- Work order
Pick out the lines below that include the string "DGND".

---------- Data supplied

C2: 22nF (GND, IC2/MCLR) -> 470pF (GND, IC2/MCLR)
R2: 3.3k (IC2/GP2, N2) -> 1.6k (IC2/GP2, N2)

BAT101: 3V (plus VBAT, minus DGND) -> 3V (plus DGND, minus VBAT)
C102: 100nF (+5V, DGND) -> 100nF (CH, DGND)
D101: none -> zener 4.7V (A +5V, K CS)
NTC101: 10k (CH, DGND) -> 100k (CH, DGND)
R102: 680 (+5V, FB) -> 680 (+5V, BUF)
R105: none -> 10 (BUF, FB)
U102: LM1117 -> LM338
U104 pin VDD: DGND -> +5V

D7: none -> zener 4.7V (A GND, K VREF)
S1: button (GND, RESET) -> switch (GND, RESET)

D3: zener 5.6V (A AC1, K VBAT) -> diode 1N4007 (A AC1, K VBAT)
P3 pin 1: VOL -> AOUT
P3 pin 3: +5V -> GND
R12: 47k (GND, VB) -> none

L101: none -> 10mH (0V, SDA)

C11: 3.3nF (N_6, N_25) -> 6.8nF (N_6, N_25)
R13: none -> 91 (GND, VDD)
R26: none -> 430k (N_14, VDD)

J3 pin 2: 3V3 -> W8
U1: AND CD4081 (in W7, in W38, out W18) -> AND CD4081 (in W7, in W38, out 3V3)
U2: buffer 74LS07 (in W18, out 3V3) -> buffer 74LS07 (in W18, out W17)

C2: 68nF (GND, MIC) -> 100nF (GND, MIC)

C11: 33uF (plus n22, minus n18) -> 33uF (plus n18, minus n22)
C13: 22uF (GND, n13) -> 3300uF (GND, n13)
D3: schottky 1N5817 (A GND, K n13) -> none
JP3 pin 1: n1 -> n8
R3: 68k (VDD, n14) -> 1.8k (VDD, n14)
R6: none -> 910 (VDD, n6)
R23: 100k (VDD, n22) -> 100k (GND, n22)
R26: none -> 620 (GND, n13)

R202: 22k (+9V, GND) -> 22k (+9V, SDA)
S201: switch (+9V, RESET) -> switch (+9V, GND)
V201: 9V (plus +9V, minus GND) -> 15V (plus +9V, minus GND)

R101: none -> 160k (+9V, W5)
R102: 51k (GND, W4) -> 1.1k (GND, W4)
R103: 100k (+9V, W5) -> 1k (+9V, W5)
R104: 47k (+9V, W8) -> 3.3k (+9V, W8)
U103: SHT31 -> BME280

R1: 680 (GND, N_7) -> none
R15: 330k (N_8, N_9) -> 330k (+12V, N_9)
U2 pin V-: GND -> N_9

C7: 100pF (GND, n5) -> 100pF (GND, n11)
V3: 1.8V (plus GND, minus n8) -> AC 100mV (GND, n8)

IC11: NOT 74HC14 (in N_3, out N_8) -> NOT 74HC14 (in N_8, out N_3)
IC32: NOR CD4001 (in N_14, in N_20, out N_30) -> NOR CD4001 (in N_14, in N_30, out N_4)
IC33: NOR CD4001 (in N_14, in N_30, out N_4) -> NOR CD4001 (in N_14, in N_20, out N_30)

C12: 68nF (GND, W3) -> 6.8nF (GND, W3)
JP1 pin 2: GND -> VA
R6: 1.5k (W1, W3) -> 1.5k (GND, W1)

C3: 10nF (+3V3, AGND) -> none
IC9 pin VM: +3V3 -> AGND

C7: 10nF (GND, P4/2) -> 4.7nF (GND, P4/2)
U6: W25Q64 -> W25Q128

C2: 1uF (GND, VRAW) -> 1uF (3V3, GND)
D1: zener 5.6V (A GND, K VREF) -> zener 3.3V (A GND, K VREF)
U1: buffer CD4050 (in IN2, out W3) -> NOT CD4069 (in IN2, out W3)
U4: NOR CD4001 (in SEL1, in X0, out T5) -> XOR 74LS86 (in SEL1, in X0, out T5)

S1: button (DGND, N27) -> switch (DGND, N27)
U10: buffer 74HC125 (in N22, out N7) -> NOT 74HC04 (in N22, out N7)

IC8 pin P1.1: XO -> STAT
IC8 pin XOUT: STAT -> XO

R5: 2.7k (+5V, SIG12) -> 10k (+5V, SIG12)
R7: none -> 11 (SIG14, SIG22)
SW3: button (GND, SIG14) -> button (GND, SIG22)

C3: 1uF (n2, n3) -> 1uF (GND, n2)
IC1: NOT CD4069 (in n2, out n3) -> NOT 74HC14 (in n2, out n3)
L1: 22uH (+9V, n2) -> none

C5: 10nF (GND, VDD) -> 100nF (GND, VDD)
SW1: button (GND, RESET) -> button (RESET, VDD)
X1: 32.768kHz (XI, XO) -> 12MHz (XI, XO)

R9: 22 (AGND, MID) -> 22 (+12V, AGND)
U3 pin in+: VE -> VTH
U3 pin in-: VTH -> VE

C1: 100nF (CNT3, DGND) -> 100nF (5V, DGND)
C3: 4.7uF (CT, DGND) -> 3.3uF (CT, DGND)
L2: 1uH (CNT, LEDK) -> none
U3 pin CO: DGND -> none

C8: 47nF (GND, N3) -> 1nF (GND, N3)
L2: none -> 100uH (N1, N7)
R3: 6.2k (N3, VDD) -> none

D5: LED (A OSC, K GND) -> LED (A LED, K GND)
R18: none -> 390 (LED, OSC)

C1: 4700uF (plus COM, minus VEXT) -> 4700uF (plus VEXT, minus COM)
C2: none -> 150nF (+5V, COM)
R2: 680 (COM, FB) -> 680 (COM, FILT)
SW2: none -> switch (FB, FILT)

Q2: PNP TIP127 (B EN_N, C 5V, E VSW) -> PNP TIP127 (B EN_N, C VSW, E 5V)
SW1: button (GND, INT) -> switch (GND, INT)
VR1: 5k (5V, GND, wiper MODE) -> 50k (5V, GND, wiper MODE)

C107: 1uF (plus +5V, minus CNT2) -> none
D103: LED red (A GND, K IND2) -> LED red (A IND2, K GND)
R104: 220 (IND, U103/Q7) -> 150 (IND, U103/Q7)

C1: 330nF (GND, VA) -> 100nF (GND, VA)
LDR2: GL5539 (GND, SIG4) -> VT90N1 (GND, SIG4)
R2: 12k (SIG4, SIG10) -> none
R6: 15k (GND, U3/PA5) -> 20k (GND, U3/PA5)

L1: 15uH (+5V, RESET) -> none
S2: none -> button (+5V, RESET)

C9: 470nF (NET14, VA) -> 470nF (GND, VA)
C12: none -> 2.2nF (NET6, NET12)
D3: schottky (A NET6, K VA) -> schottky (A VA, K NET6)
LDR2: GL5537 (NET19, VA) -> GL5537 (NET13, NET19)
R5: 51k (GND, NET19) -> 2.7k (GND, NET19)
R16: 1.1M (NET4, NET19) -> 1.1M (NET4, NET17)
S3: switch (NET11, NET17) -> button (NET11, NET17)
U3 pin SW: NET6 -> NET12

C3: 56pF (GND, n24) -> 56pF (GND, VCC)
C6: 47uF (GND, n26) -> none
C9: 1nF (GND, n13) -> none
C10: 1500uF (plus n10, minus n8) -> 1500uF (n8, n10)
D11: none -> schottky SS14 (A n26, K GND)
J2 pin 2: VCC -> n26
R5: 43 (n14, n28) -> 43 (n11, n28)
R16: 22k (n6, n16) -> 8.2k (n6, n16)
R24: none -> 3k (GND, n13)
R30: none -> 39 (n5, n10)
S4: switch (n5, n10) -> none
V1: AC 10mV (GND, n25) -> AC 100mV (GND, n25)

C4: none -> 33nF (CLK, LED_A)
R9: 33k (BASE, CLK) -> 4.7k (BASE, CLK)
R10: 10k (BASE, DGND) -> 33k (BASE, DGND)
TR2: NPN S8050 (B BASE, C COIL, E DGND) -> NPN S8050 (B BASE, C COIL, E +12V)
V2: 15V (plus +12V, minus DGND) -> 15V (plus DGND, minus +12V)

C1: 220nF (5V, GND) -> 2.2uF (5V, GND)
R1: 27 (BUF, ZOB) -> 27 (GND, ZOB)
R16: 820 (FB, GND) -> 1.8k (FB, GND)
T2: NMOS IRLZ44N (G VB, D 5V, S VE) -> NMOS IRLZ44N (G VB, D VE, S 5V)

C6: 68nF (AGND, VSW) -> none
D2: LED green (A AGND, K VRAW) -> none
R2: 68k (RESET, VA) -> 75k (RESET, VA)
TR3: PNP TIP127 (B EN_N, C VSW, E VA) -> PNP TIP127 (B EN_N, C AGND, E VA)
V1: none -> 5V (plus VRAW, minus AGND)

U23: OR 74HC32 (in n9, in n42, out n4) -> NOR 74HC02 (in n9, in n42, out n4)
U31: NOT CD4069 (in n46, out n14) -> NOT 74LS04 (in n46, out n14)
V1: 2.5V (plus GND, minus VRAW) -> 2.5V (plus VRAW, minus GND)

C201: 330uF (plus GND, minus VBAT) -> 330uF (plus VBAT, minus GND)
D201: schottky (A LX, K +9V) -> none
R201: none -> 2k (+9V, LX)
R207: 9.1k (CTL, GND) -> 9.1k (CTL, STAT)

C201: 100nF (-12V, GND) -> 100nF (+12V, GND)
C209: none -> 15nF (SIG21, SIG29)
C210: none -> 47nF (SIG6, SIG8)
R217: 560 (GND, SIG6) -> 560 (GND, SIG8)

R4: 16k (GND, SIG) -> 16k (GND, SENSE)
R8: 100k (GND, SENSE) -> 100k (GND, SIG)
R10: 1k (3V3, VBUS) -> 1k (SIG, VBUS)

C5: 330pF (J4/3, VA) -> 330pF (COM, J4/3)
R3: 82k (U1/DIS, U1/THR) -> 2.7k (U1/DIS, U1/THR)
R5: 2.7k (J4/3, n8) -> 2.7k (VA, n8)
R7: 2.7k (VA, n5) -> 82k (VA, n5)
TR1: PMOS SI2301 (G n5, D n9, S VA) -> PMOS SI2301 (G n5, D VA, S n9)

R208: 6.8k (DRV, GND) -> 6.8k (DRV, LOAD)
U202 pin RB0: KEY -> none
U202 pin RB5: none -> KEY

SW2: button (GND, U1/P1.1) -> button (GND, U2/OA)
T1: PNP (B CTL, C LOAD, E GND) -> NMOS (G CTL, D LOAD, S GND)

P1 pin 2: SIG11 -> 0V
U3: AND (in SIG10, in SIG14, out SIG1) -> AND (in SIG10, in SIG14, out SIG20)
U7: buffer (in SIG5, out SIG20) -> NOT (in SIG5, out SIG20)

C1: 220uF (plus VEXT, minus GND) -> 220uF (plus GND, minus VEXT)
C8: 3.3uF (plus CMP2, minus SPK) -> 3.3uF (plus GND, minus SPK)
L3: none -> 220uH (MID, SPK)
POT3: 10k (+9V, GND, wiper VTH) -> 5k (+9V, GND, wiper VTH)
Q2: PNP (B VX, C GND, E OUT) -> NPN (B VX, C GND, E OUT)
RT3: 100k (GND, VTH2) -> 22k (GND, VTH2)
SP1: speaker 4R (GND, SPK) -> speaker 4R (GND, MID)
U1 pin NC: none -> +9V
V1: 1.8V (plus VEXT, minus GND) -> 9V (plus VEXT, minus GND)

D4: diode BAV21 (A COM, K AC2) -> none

--------------------

- Answer to the exercise
BAT101: 3V (plus VBAT, minus DGND) -> 3V (plus DGND, minus VBAT)
C102: 100nF (+5V, DGND) -> 100nF (CH, DGND)
NTC101: 10k (CH, DGND) -> 100k (CH, DGND)
U104 pin VDD: DGND -> +5V
S1: button (DGND, N27) -> switch (DGND, N27)
C1: 100nF (CNT3, DGND) -> 100nF (5V, DGND)
C3: 4.7uF (CT, DGND) -> 3.3uF (CT, DGND)
U3 pin CO: DGND -> none
R10: 10k (BASE, DGND) -> 33k (BASE, DGND)
TR2: NPN S8050 (B BASE, C COIL, E DGND) -> NPN S8050 (B BASE, C COIL, E +12V)
V2: 15V (plus +12V, minus DGND) -> 15V (plus DGND, minus +12V)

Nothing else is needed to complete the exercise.